How to complete this task - In the records below, take the line containing "red box [404,341,448,396] -> none" and reproduce it and every subsequent line exactly, adding nothing.

Data to examine below:

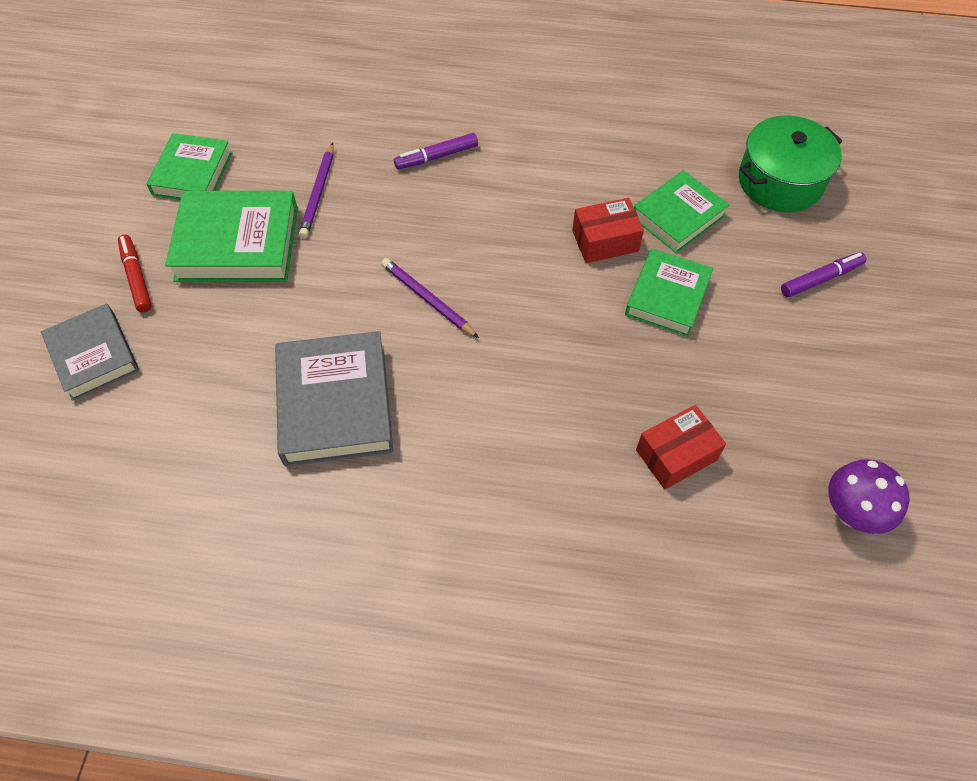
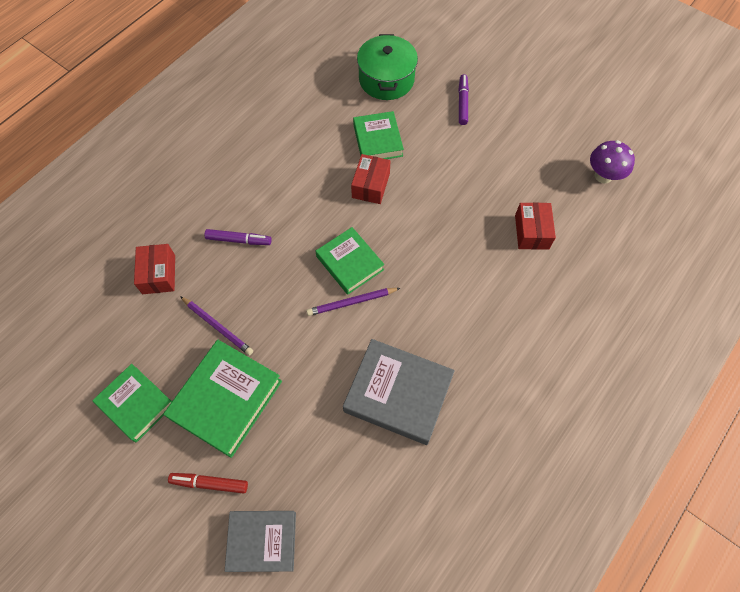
camera: 60 degrees left, 5 degrees up
purple marker [394,133,478,170] -> purple marker turned 90 degrees counterclockwise [205,229,272,245]
green book [625,248,713,337] -> green book moved to [316,227,384,295]
none -> red box [134,244,175,294]

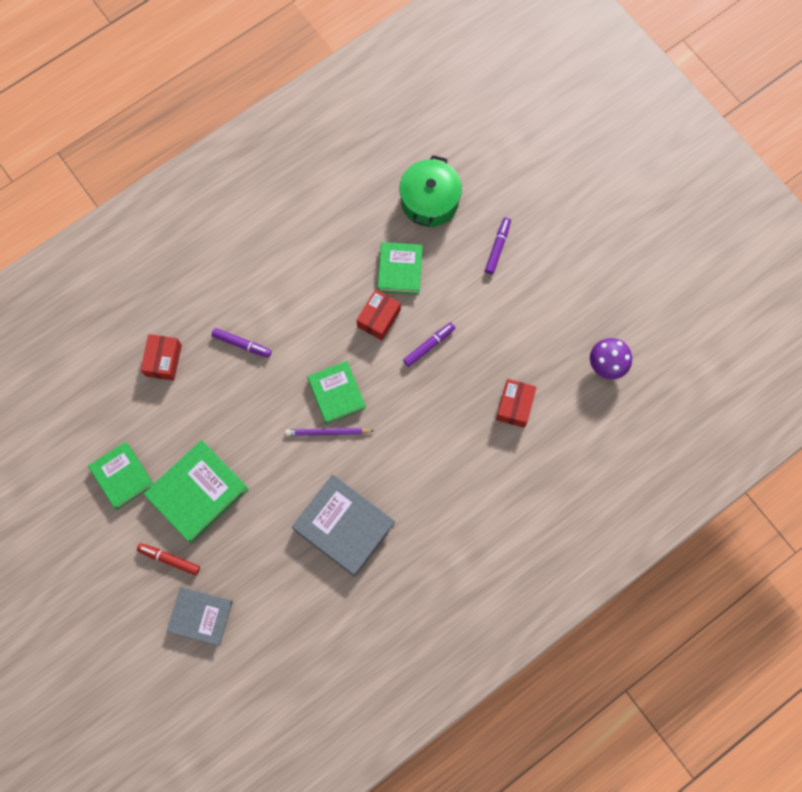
camera: 15 degrees right, 10 degrees up
purple pencil [180,296,253,356] -> none
none -> purple marker [403,323,455,367]

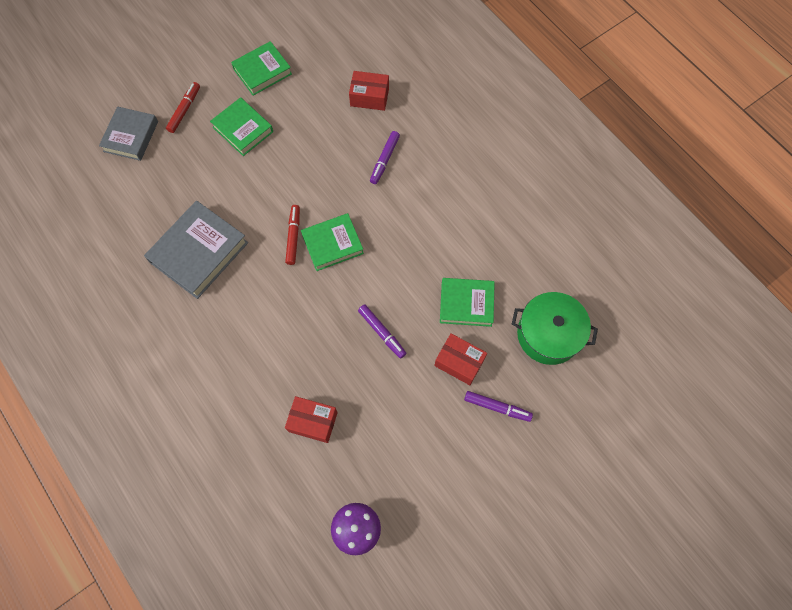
camera: 90 degrees right, 5 degrees down
green book [144,440,249,543] -> green book [210,97,273,156], size x0.66
purple pencil [285,428,374,436] -> red marker [285,205,300,265]
red box [356,289,401,340] -> red box moved to [434,333,487,385]

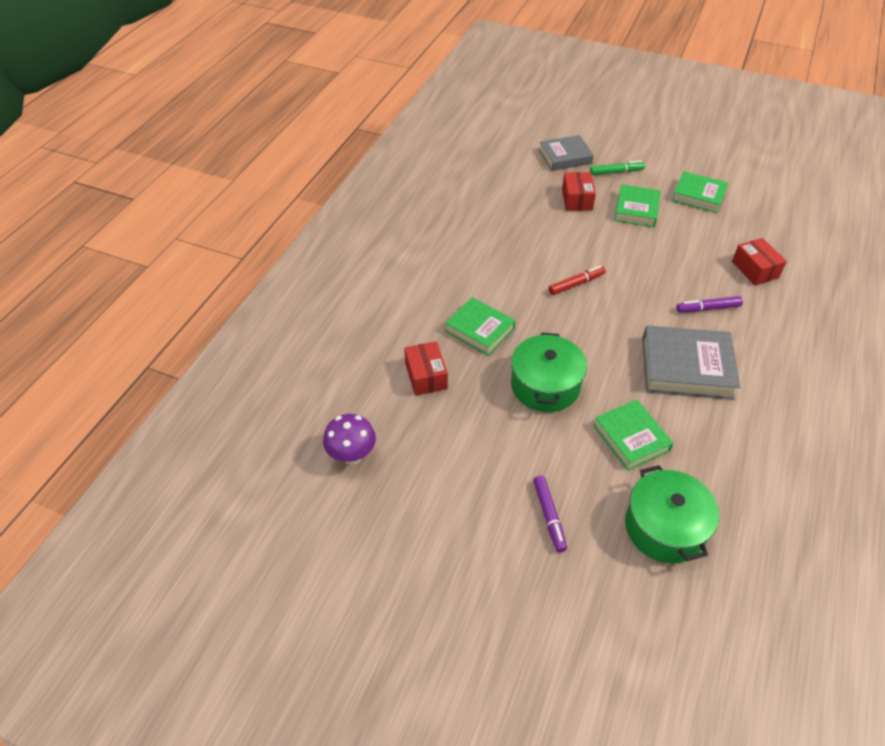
camera: 60 degrees right, 20 degrees down
grey book [144,201,248,299] -> grey book moved to [642,325,740,400]
red marker [166,82,200,133] -> green marker [590,160,645,175]
green book [301,213,364,271] -> green book moved to [445,297,516,356]
purple marker [358,305,406,359] -> green pot [511,332,587,412]
red box [434,333,487,385] -> red box moved to [562,172,596,211]

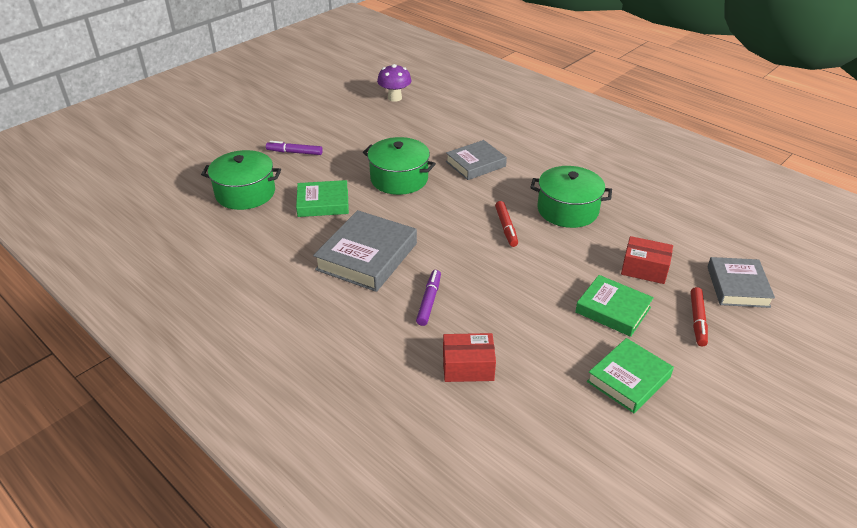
camera: 110 degrees right, 10 degrees down
red box [404,341,448,396] -> none
green book [445,297,516,356] -> grey book [446,140,507,180]
green marker [590,160,645,175] -> red marker [690,287,708,346]
none -> green pot [530,166,612,228]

End of Data to examine.

Solved exercise -
red box [404,341,448,396] -> none
green book [445,297,516,356] -> grey book [446,140,507,180]
green marker [590,160,645,175] -> red marker [690,287,708,346]
none -> green pot [530,166,612,228]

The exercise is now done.